• Exercise data
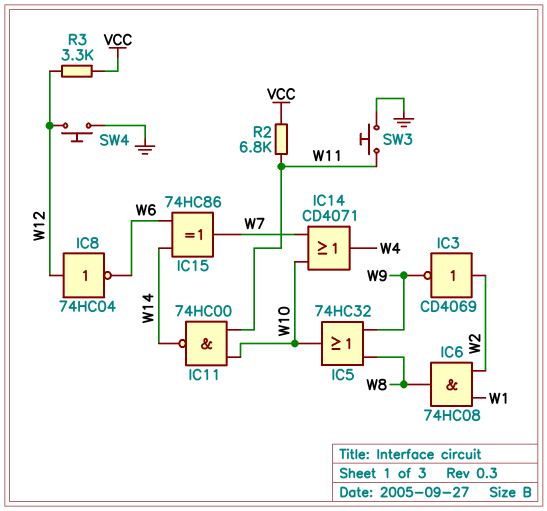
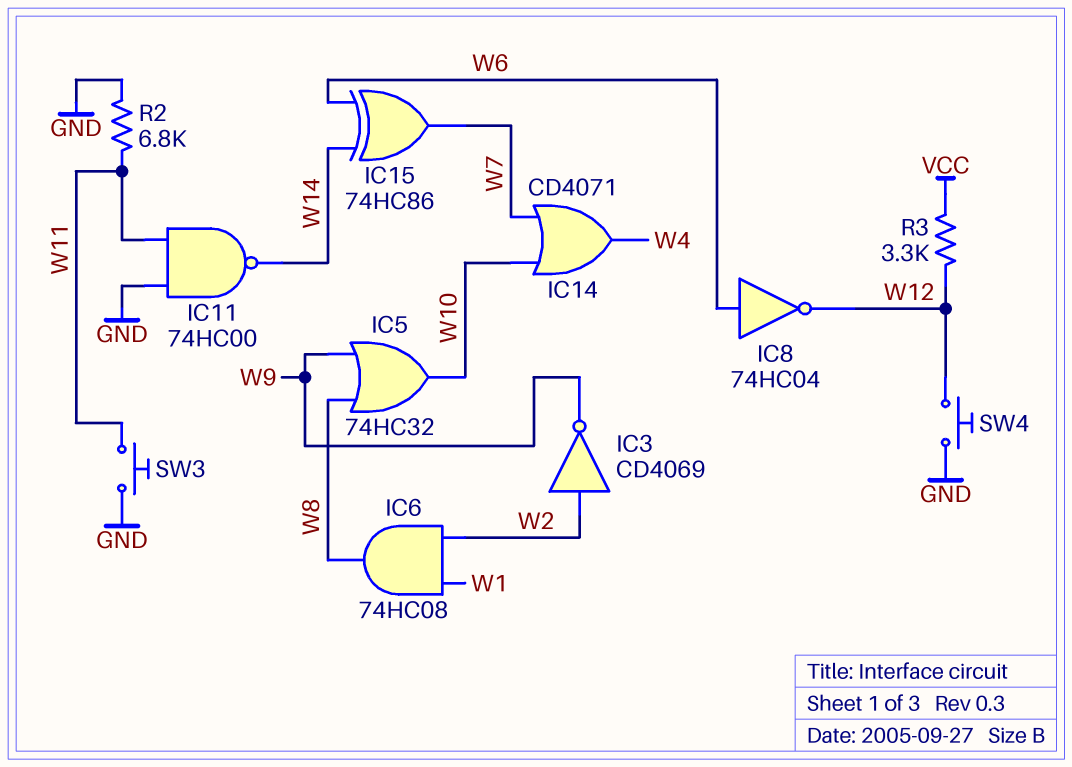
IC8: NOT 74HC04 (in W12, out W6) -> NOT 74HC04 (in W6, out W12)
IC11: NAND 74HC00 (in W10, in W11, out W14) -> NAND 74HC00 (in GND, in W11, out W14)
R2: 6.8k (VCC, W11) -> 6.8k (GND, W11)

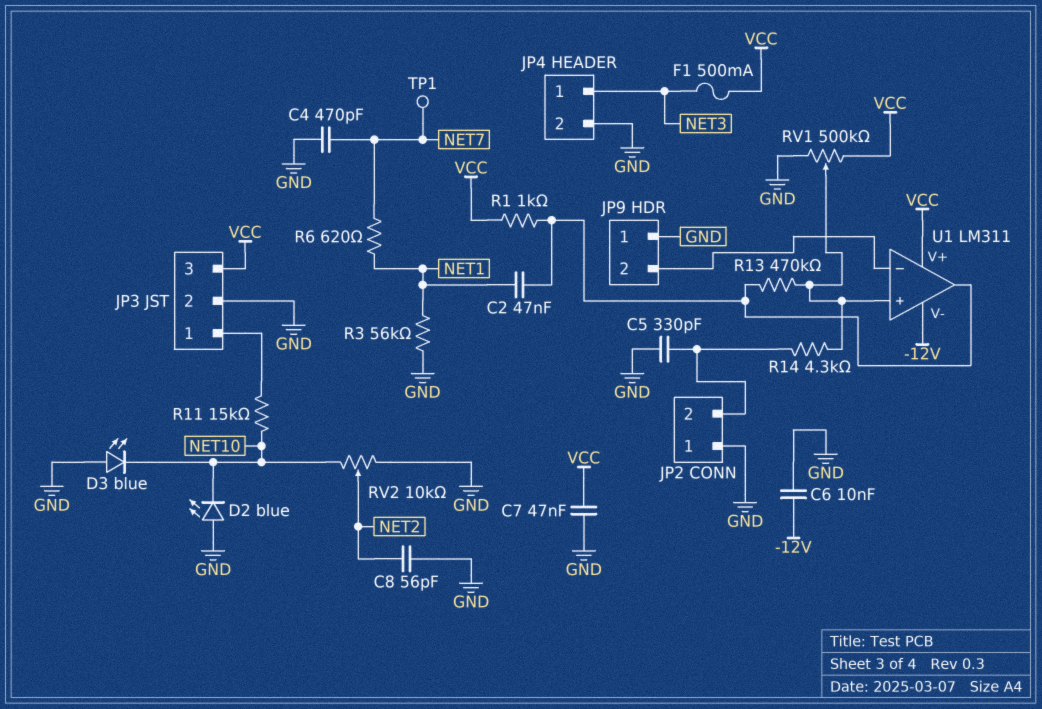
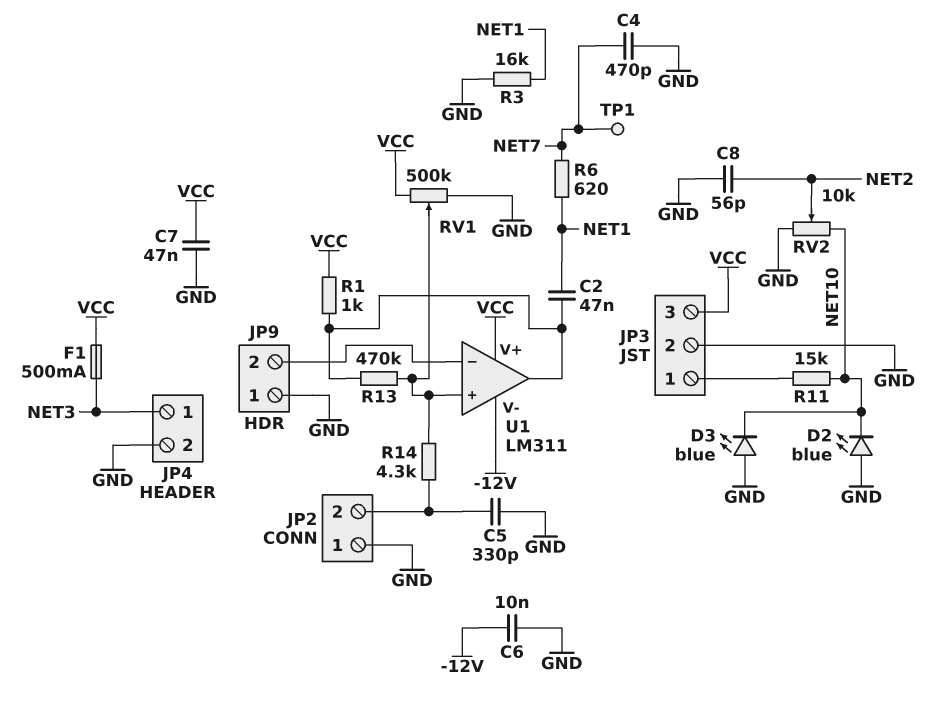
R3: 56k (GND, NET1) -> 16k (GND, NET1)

* * *

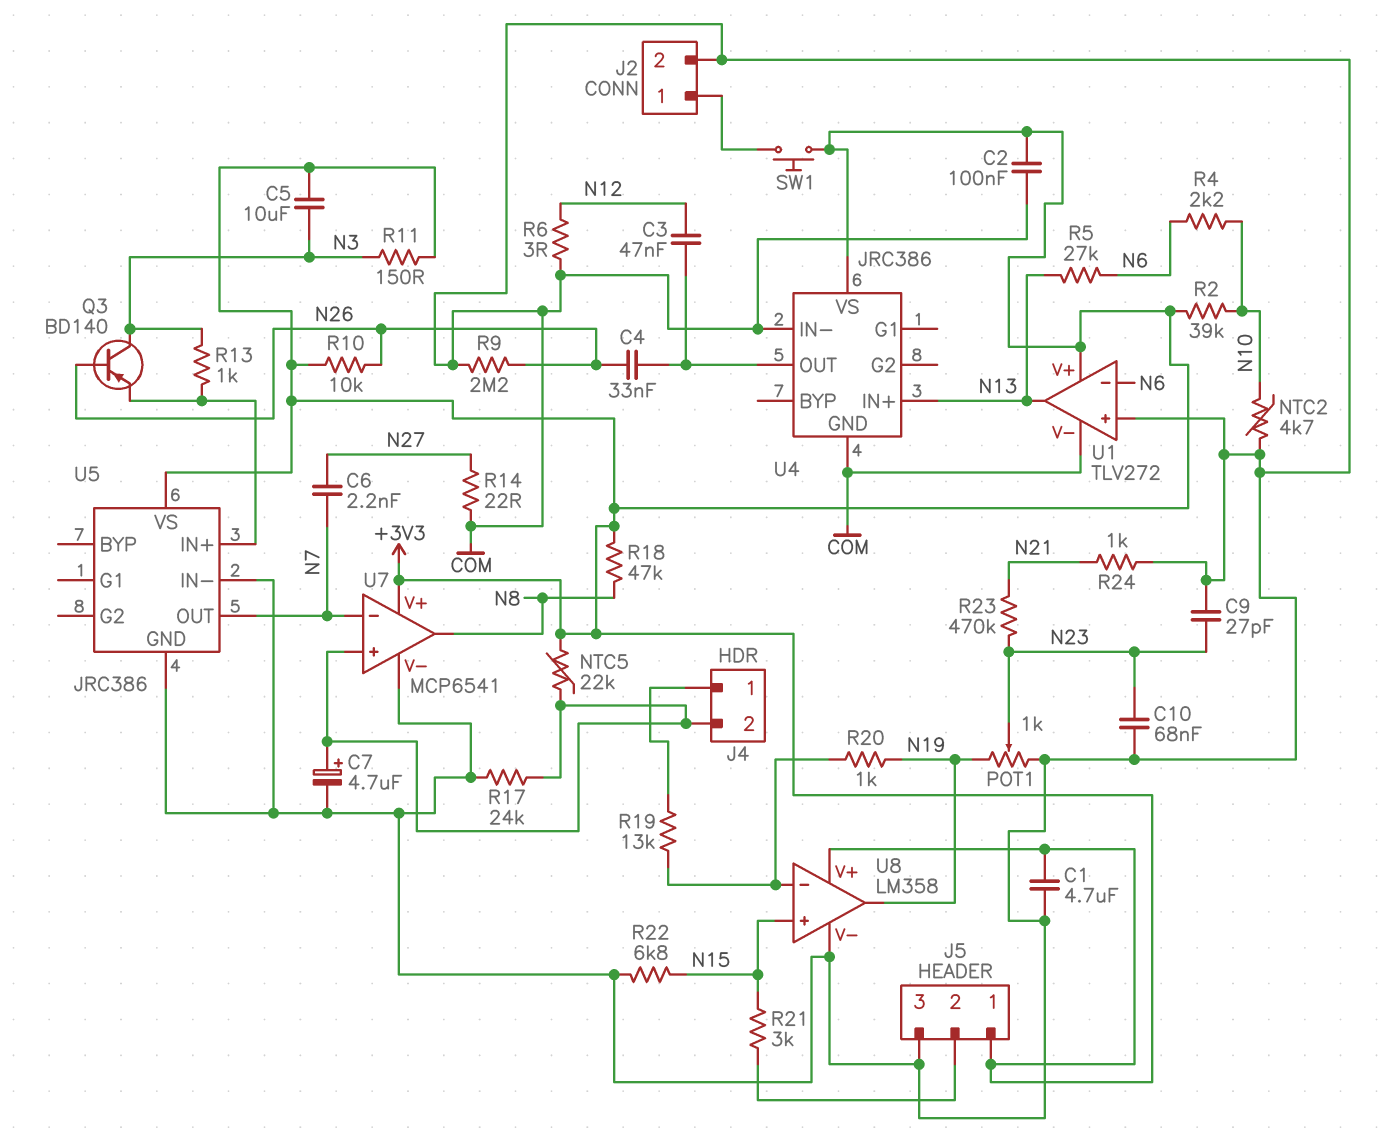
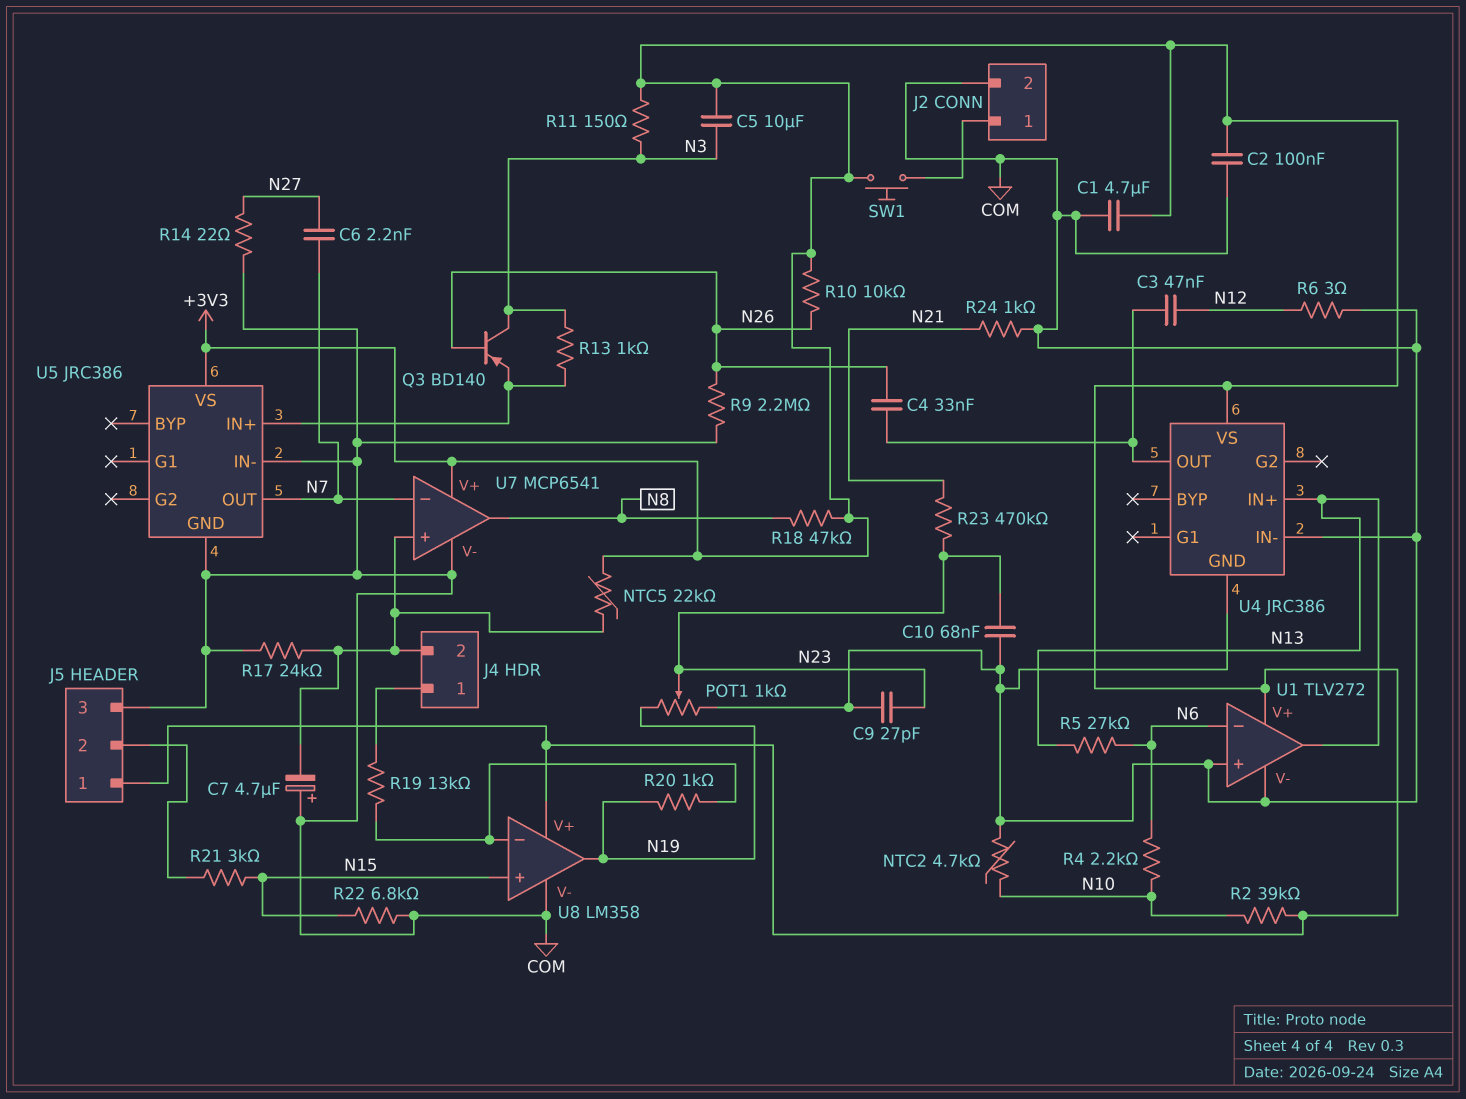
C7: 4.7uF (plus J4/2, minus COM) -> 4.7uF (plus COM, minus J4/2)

• What to work on
From the material above, give again exactly the lines from the one that contains "IC8: NOT 74HC04" through the one that contains "R3: 56k (GND, NET1) -> 16k (GND, NET1)", and leave out the pictures.

• Solution to this exercise
IC8: NOT 74HC04 (in W12, out W6) -> NOT 74HC04 (in W6, out W12)
IC11: NAND 74HC00 (in W10, in W11, out W14) -> NAND 74HC00 (in GND, in W11, out W14)
R2: 6.8k (VCC, W11) -> 6.8k (GND, W11)

R3: 56k (GND, NET1) -> 16k (GND, NET1)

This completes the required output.